### Exercise description:
Find the line containing "lime brick F2:G2" in the data below and repeat it, along with all later lines, exactly through the last one.

### Input data:

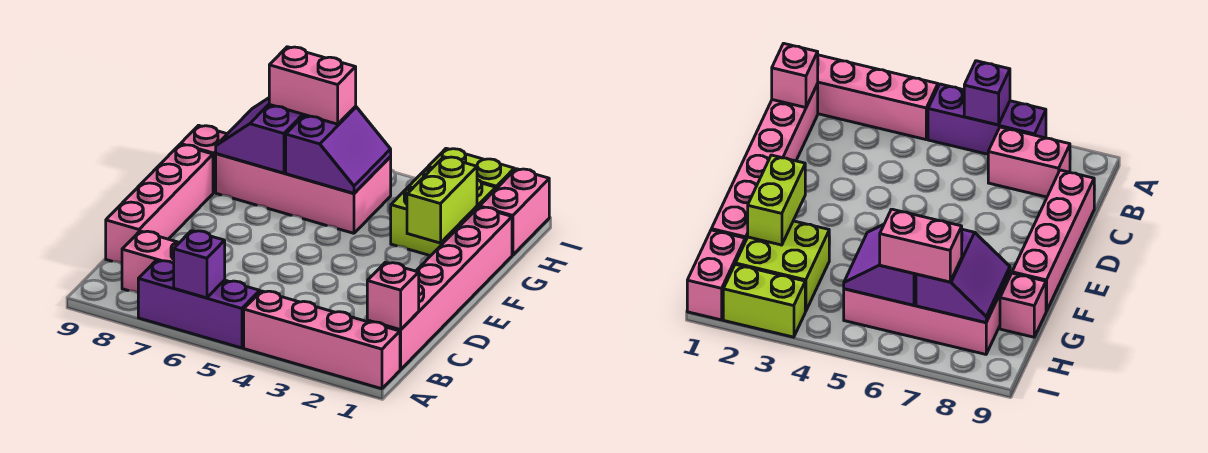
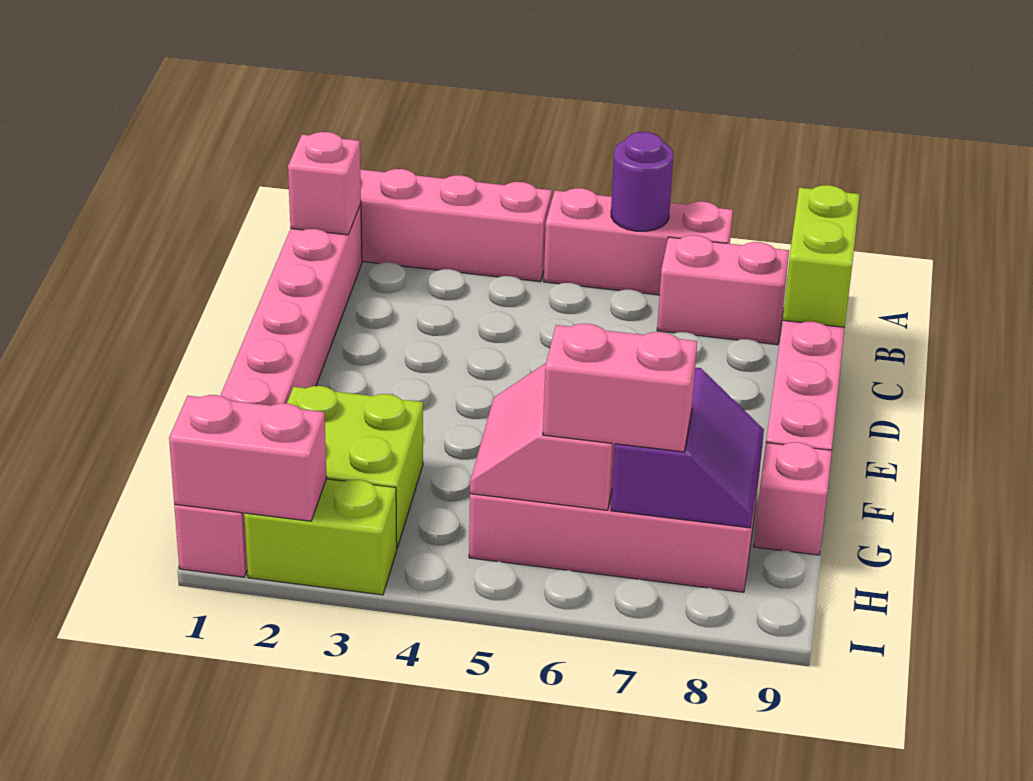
purple brick A5:A7 level 1 -> pink brick A5:A7 level 1
purple brick A6 level 2 -> purple round brick A6 level 2
lime brick F2:G2 level 2 -> lime brick B9:C9 level 2
purple slope G5:H6 level 2 top 6 -> pink slope G5:H6 level 2 top 6
none -> pink brick I1:I2 level 2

### Exercise solution:
lime brick F2:G2 level 2 -> lime brick B9:C9 level 2
purple slope G5:H6 level 2 top 6 -> pink slope G5:H6 level 2 top 6
none -> pink brick I1:I2 level 2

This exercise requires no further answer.